◆ **Source data**
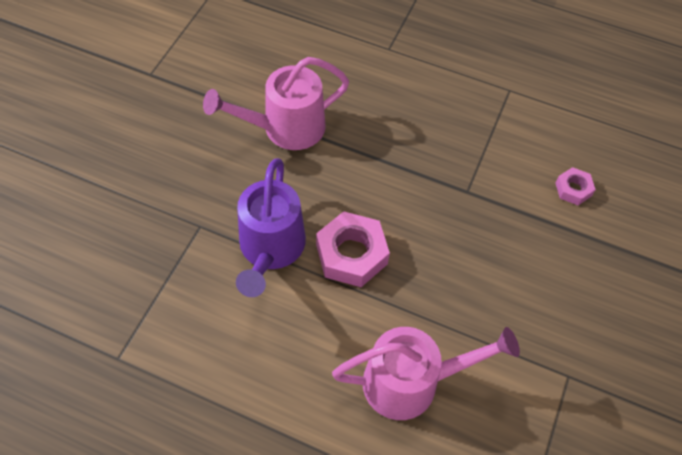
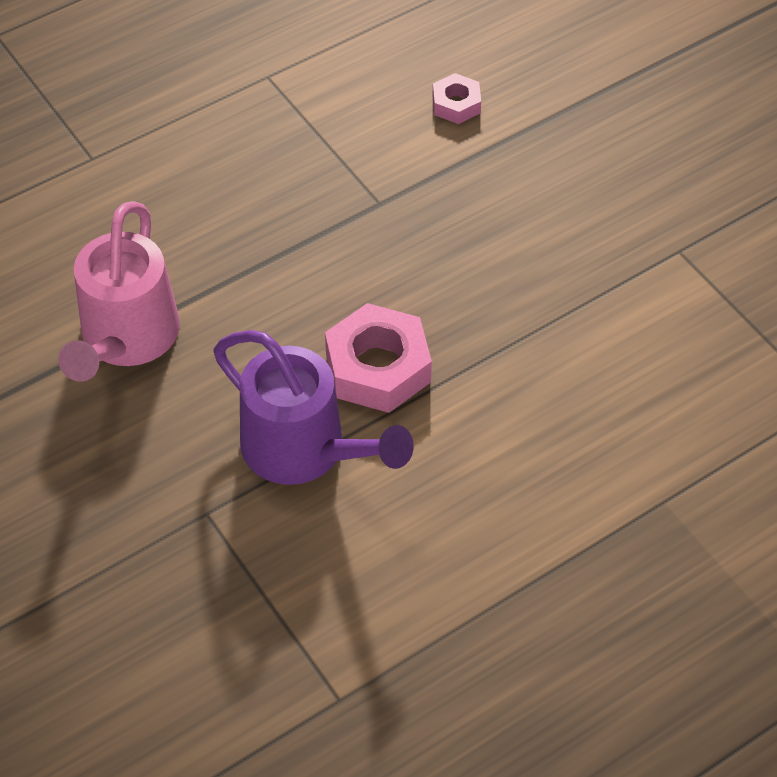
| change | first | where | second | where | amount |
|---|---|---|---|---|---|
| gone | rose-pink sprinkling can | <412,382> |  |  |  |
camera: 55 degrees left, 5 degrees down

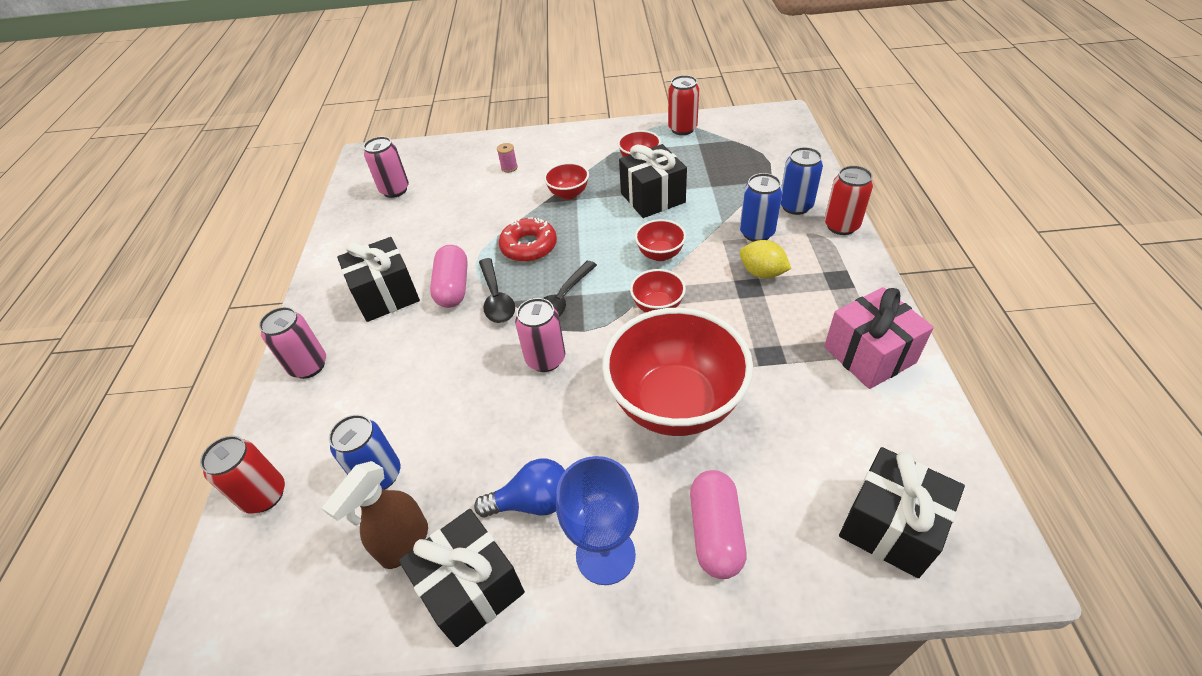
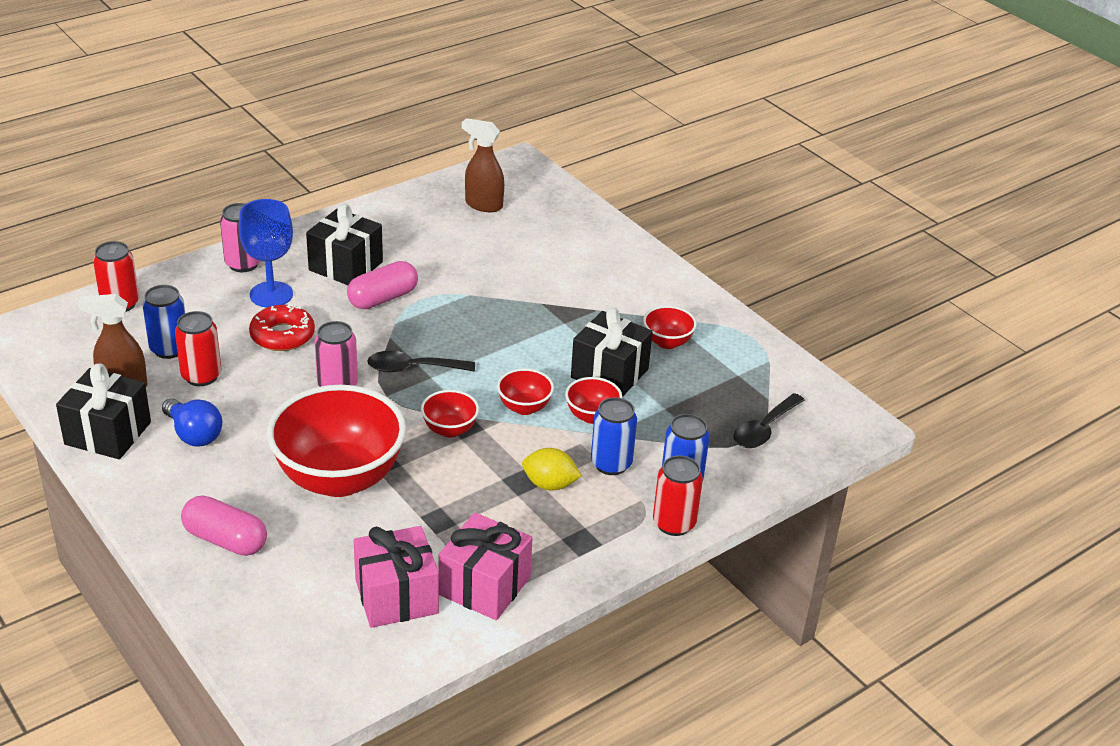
| change | first | where | second | where | amount |
|---|---|---|---|---|---|
| shifted | scarlet tin | <682,129> |  | <201,376> |  |
| swapped | rose-pink tin | <395,190> | russet spray bottle | <483,205> |  |
| gone | rose-pink spool | <509,168> |  |  |  |
| shifted | scarlet deep dish | <568,194> |  | <592,416> |  |
| shifted | scarlet donut | <529,246> |  | <282,335> |  |
| rotated | golden toy lemon | <762,273> |  | <550,484> | 75 degrees counterclockwise |
| shifted | jet-black teaspoon | <496,298> |  | <764,429> |  |
| gone | jet-black wrapped gift | <890,526> |  |  |  |
| shifted | blue goblet | <605,555> |  | <271,294> |  |
| rotated | rose-pink capsule | <715,532> |  | <225,540> | 60 degrees clockwise |
| new |  |  | rose-pink wrapped gift | <396,596> |  |
camera: 50 degrees right, 10 degrees down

◆ **Instructions to follow**
All lines above between the line that contains "rose-pink sprinkling can" and the last line of the entries, both included, must be transcribed exactly. No pictures are to appear.

◆ **Response to this exercise**
| gone | rose-pink sprinkling can | <412,382> |  |  |  |
camera: 55 degrees left, 5 degrees down

| change | first | where | second | where | amount |
|---|---|---|---|---|---|
| shifted | scarlet tin | <682,129> |  | <201,376> |  |
| swapped | rose-pink tin | <395,190> | russet spray bottle | <483,205> |  |
| gone | rose-pink spool | <509,168> |  |  |  |
| shifted | scarlet deep dish | <568,194> |  | <592,416> |  |
| shifted | scarlet donut | <529,246> |  | <282,335> |  |
| rotated | golden toy lemon | <762,273> |  | <550,484> | 75 degrees counterclockwise |
| shifted | jet-black teaspoon | <496,298> |  | <764,429> |  |
| gone | jet-black wrapped gift | <890,526> |  |  |  |
| shifted | blue goblet | <605,555> |  | <271,294> |  |
| rotated | rose-pink capsule | <715,532> |  | <225,540> | 60 degrees clockwise |
| new |  |  | rose-pink wrapped gift | <396,596> |  |
camera: 50 degrees right, 10 degrees down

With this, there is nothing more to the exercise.